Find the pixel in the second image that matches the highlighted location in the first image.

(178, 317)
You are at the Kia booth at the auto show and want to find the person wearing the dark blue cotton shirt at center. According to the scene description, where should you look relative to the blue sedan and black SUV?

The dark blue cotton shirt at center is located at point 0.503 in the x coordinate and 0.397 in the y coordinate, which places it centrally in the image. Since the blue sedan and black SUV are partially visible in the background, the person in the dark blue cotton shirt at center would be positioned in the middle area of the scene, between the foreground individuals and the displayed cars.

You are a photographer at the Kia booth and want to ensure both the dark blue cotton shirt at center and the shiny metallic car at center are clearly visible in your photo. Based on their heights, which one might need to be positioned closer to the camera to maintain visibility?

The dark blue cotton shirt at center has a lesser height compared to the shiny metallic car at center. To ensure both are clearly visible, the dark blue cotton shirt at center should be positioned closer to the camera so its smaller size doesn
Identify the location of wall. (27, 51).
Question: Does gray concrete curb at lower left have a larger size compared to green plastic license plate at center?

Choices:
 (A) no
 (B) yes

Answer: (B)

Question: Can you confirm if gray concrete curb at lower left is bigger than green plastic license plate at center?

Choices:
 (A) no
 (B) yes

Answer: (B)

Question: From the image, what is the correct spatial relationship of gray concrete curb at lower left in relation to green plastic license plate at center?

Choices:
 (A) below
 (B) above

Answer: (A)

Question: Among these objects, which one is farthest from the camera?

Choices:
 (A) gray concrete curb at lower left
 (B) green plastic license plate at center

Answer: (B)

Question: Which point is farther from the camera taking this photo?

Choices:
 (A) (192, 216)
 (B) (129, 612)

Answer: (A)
○ ○ ○
[Work order]
Pull out every line of the listing above that contains the string "camera", treating uppercase and lowercase as different.

[Answer to this problem]
You are a photographer at the Kia booth and want to ensure both the dark blue cotton shirt at center and the shiny metallic car at center are clearly visible in your photo. Based on their heights, which one might need to be positioned closer to the camera to maintain visibility?
The dark blue cotton shirt at center has a lesser height compared to the shiny metallic car at center. To ensure both are clearly visible, the dark blue cotton shirt at center should be positioned closer to the camera so its smaller size doesn
Question: Among these objects, which one is farthest from the camera?
Question: Which point is farther from the camera taking this photo?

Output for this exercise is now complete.